[RECORDS SUPPLIED]

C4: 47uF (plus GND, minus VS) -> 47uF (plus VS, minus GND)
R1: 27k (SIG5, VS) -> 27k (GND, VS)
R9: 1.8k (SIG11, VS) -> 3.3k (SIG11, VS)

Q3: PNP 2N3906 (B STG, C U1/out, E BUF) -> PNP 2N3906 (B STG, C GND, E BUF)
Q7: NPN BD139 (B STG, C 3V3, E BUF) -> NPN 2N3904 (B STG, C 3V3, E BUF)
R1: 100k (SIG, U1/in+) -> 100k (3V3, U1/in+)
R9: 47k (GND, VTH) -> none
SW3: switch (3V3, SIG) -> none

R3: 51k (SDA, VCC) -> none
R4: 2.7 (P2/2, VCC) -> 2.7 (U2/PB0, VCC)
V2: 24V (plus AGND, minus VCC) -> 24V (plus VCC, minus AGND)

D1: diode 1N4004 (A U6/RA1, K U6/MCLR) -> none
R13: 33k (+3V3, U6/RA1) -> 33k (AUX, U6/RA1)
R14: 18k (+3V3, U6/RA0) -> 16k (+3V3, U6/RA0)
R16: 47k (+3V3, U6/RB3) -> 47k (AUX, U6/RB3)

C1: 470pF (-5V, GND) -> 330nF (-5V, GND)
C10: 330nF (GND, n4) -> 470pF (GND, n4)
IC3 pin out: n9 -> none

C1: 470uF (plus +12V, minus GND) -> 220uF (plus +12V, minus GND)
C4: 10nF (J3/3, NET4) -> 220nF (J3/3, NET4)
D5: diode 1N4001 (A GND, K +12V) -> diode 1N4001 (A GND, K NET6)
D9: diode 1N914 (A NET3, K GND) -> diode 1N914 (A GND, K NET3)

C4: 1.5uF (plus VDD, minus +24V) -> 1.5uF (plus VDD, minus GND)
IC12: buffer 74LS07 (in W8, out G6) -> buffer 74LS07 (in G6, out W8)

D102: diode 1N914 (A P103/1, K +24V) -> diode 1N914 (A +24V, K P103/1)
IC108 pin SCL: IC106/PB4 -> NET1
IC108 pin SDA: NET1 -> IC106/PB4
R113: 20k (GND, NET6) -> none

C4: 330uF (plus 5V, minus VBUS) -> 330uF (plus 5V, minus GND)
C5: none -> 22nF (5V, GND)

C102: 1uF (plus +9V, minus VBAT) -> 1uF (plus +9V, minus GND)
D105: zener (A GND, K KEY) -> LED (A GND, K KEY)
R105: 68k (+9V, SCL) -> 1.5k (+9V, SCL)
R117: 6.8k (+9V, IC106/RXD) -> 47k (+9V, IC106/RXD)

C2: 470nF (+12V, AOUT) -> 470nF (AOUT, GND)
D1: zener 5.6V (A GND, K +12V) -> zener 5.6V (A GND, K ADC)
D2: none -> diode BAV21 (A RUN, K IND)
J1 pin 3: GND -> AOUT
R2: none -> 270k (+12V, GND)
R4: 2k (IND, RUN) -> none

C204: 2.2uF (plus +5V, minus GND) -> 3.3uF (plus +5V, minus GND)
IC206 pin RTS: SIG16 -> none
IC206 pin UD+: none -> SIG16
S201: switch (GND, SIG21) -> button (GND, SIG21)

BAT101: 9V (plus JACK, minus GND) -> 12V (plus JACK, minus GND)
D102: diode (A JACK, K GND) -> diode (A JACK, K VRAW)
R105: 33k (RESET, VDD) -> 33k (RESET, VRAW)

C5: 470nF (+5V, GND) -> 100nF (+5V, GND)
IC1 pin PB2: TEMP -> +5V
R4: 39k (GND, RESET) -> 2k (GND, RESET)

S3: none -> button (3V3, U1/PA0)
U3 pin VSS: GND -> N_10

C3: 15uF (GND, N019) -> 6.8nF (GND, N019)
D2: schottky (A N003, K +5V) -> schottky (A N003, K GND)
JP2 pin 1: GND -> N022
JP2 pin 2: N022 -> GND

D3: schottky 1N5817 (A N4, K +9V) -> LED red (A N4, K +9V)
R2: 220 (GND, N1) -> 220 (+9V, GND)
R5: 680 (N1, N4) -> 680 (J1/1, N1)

[/RECORDS SUPPLIED]

**PROBLEM TO WORK ON**
What is needed is every line from the data above that includes the string "VRAW", copied out.

**WRITTEN REPLY**
D102: diode (A JACK, K GND) -> diode (A JACK, K VRAW)
R105: 33k (RESET, VDD) -> 33k (RESET, VRAW)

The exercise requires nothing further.